*What you are asked to do*:
The lines to copy are those in the listing below that contain the word "glue".

Segment Start: Source data

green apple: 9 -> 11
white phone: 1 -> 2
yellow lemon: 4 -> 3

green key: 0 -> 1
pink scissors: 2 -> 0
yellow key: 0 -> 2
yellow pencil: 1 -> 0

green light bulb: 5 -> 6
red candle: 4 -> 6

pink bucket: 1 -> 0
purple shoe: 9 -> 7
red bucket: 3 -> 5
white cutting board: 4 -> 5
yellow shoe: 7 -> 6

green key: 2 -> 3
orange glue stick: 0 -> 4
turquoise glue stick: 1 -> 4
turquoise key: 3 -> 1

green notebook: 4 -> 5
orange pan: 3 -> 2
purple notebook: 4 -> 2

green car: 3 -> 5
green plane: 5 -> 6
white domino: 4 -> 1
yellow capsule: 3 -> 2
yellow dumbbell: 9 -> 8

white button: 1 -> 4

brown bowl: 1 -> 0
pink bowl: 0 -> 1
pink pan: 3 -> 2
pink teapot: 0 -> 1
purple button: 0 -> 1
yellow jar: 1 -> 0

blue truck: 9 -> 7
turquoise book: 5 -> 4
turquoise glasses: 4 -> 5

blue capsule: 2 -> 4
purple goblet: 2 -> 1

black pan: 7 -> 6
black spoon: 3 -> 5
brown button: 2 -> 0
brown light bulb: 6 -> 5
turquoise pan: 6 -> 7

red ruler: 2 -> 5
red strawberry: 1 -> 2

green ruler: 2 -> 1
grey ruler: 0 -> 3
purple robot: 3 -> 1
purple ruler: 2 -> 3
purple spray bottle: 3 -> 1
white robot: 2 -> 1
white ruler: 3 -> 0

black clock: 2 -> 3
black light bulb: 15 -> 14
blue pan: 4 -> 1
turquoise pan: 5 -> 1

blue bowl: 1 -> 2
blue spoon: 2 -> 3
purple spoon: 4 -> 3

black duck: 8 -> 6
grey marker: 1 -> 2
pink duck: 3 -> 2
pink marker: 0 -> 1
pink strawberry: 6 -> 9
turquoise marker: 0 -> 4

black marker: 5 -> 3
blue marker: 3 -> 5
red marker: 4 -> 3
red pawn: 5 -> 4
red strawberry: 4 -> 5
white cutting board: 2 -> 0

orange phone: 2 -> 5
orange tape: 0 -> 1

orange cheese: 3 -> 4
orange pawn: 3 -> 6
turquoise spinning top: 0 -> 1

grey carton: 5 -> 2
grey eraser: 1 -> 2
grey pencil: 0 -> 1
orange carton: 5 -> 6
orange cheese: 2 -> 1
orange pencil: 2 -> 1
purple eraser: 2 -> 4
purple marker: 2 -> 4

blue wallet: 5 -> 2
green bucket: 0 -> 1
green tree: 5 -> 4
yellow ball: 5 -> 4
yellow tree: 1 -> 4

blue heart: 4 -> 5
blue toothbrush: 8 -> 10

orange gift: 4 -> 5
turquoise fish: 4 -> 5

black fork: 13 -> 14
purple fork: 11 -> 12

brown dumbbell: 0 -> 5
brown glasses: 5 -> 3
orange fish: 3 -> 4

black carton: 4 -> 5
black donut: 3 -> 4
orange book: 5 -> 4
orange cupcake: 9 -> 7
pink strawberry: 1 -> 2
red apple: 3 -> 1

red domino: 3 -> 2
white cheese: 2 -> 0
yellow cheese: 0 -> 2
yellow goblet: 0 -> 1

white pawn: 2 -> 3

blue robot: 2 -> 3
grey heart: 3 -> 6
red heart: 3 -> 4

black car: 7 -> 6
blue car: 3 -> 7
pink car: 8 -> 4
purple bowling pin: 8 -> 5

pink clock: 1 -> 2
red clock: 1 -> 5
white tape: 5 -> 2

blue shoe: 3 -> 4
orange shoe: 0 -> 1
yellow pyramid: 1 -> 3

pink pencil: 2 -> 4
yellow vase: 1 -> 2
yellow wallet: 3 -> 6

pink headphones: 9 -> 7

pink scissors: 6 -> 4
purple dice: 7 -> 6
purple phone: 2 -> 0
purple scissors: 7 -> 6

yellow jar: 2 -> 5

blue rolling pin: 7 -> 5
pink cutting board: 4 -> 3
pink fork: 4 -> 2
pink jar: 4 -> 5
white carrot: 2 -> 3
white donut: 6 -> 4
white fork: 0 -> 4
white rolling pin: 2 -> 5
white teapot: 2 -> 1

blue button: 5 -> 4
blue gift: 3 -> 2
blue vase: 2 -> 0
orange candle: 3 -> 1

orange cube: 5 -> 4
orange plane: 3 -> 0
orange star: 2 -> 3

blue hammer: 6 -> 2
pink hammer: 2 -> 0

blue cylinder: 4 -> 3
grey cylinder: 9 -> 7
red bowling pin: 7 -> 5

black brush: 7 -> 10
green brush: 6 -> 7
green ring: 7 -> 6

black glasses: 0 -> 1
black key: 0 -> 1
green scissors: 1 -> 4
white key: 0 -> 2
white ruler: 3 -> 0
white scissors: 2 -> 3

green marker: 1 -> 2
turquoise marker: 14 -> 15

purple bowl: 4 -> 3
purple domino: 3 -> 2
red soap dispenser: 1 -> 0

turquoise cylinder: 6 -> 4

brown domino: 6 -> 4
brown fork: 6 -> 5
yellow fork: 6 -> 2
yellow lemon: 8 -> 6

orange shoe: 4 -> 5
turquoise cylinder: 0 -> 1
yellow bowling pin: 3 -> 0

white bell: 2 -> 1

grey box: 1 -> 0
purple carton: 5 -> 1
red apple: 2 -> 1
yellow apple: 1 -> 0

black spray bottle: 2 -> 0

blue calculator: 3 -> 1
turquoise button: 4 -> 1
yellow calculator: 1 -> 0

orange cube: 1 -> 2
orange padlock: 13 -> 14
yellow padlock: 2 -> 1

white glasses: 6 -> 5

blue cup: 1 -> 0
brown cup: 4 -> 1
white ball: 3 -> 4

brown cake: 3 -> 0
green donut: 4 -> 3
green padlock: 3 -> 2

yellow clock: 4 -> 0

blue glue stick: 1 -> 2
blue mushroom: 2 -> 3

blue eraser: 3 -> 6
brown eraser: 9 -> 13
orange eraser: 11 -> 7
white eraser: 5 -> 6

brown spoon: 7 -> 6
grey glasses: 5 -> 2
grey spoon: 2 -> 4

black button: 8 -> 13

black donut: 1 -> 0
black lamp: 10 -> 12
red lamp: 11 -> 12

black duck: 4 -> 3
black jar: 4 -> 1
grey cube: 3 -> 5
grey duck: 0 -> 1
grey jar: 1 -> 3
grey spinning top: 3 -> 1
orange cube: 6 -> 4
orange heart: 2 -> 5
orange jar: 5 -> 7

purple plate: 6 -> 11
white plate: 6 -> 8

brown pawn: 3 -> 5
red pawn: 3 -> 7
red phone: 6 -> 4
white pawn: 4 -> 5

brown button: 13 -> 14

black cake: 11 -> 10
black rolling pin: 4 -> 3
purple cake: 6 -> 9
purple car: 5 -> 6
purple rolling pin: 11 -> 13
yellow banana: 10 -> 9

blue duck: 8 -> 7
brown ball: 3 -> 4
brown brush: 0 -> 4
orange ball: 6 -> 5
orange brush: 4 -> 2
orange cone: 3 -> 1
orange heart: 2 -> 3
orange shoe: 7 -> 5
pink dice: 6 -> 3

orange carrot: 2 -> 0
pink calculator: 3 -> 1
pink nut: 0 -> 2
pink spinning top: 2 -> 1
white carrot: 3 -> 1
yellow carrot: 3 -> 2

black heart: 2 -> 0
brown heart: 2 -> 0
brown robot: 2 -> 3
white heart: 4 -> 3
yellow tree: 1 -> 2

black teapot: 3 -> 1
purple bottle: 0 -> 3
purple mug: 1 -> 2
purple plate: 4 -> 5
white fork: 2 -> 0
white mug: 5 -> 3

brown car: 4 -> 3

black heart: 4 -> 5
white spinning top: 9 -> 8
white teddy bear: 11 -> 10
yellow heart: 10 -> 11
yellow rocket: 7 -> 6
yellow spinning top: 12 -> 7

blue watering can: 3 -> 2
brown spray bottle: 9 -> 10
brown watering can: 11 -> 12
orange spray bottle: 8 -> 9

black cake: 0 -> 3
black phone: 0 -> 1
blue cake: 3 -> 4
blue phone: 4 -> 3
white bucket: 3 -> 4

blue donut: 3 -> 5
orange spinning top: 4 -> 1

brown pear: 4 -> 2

Segment End: Source data

*Expected answer*:
orange glue stick: 0 -> 4
turquoise glue stick: 1 -> 4
blue glue stick: 1 -> 2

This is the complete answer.